- **Exercise goal**
When duplicating the records beneath this instruction, omit every picture and keep all else exact.

·····

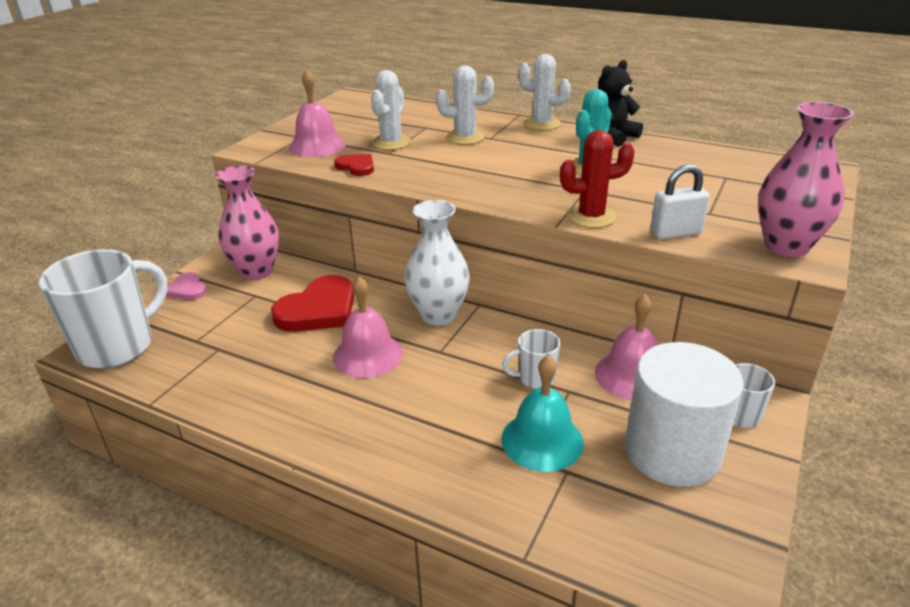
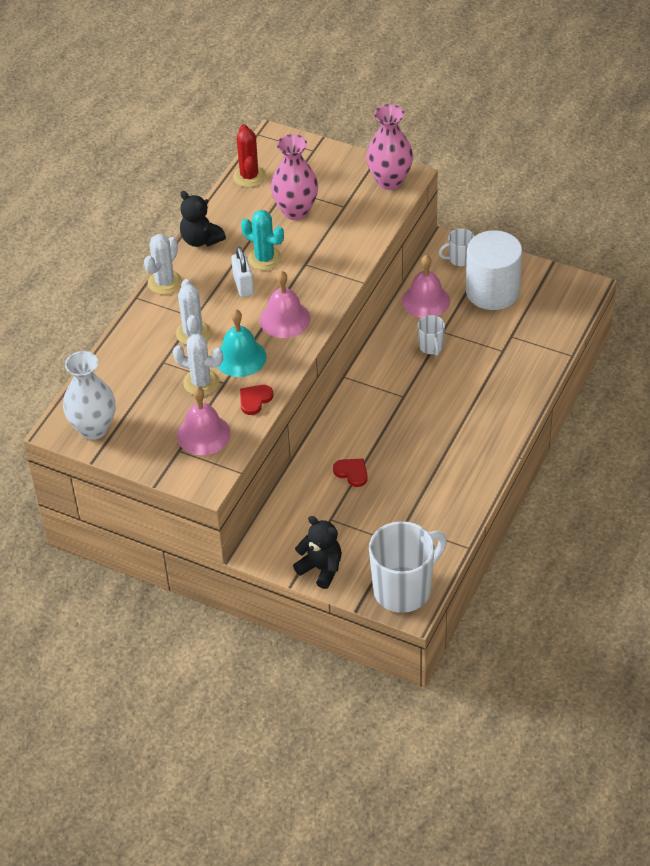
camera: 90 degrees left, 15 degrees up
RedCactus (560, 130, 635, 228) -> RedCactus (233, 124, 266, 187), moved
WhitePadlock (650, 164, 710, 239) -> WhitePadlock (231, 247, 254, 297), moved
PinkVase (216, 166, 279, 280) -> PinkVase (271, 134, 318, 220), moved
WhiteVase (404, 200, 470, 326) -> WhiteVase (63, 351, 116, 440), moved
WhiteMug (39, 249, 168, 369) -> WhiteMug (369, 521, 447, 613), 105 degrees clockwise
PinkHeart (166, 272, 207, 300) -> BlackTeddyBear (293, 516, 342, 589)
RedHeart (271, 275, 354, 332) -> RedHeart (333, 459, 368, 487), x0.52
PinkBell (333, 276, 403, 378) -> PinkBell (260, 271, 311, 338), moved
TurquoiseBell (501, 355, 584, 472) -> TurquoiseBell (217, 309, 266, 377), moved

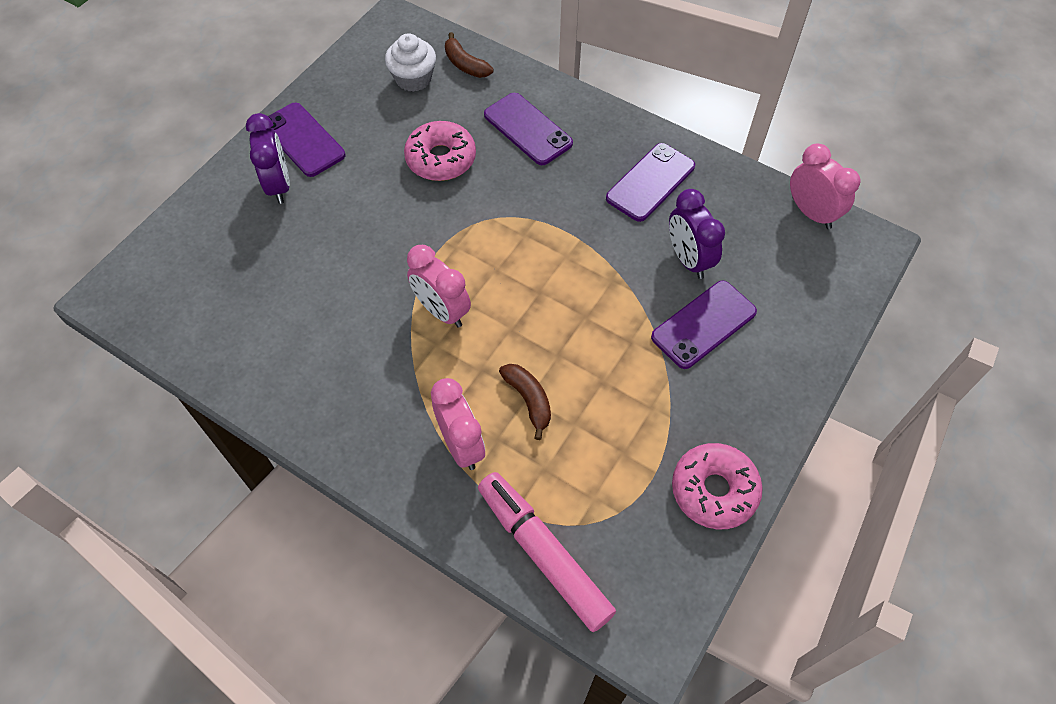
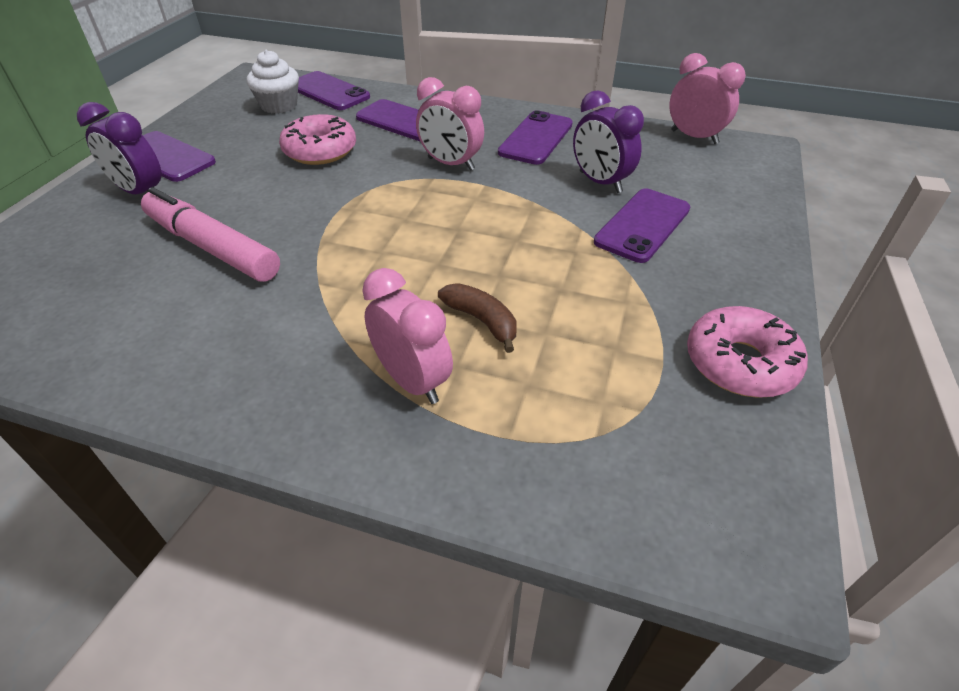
camera: 15 degrees left, 15 degrees down
BrownBanana (445, 32, 493, 78) -> PurplePhone (298, 71, 370, 110)
PurpleClock (246, 113, 290, 204) -> PurpleClock (77, 102, 162, 194), 150 degrees clockwise
PinkClock (407, 245, 471, 328) -> PinkClock (416, 77, 484, 171), moved
PinkMarker (478, 472, 616, 632) -> PinkMarker (141, 188, 280, 282), moved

·····

- **Task solution**
camera: 90 degrees left, 15 degrees up
RedCactus (560, 130, 635, 228) -> RedCactus (233, 124, 266, 187), moved
WhitePadlock (650, 164, 710, 239) -> WhitePadlock (231, 247, 254, 297), moved
PinkVase (216, 166, 279, 280) -> PinkVase (271, 134, 318, 220), moved
WhiteVase (404, 200, 470, 326) -> WhiteVase (63, 351, 116, 440), moved
WhiteMug (39, 249, 168, 369) -> WhiteMug (369, 521, 447, 613), 105 degrees clockwise
PinkHeart (166, 272, 207, 300) -> BlackTeddyBear (293, 516, 342, 589)
RedHeart (271, 275, 354, 332) -> RedHeart (333, 459, 368, 487), x0.52
PinkBell (333, 276, 403, 378) -> PinkBell (260, 271, 311, 338), moved
TurquoiseBell (501, 355, 584, 472) -> TurquoiseBell (217, 309, 266, 377), moved

camera: 15 degrees left, 15 degrees down
BrownBanana (445, 32, 493, 78) -> PurplePhone (298, 71, 370, 110)
PurpleClock (246, 113, 290, 204) -> PurpleClock (77, 102, 162, 194), 150 degrees clockwise
PinkClock (407, 245, 471, 328) -> PinkClock (416, 77, 484, 171), moved
PinkMarker (478, 472, 616, 632) -> PinkMarker (141, 188, 280, 282), moved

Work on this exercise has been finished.